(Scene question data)
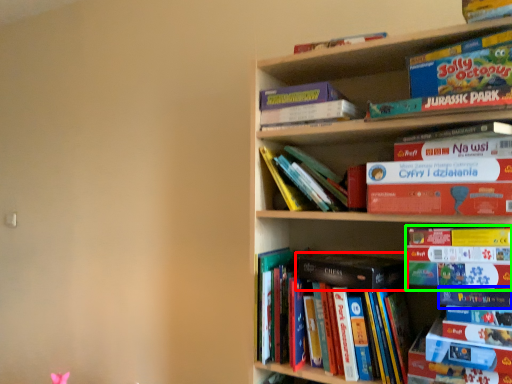
Question: Considering the real-world distances, which object is closest to paperback book (highlighted by a red box)? book (highlighted by a blue box) or book (highlighted by a green box).

Choices:
 (A) book
 (B) book

Answer: (B)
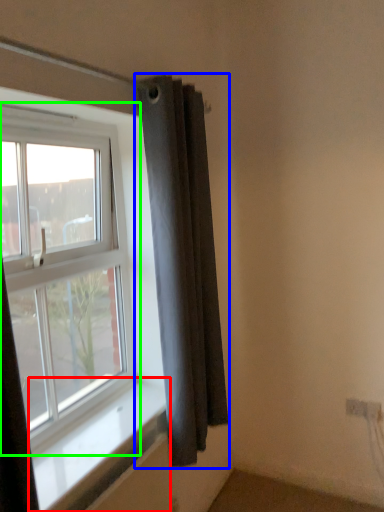
Question: Estimate the real-world distances between objects in this image. Which object is closer to window sill (highlighted by a red box), curtain (highlighted by a blue box) or window (highlighted by a green box)?

Choices:
 (A) curtain
 (B) window

Answer: (B)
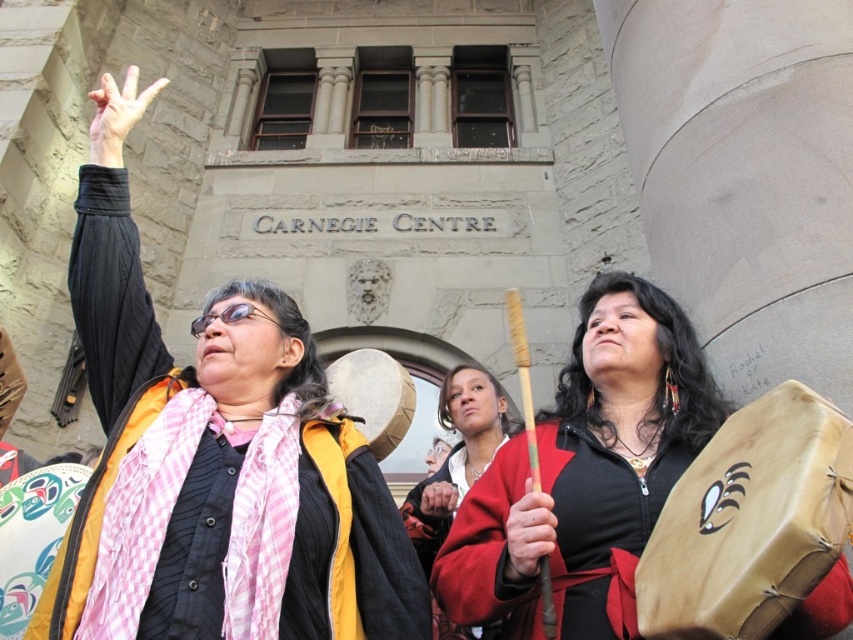
Question: Can you confirm if matte red coat at center is positioned to the right of smooth brown leather hand at center?

Choices:
 (A) yes
 (B) no

Answer: (A)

= AIM =
Extract every line of text from the data above, reproducing each one verbatim and omitting the pictures.

= RESULT =
Question: Considering the real-world distances, which object is closest to paperback book (highlighted by a red box)? book (highlighted by a blue box) or book (highlighted by a green box).

Choices:
 (A) book
 (B) book

Answer: (B)
Question: Estimate the real-world distances between objects in this image. Which object is closer to window sill (highlighted by a red box), curtain (highlighted by a blue box) or window (highlighted by a green box)?

Choices:
 (A) curtain
 (B) window

Answer: (B)
Question: Can you confirm if matte red coat at center is positioned to the right of smooth brown leather hand at center?

Choices:
 (A) yes
 (B) no

Answer: (A)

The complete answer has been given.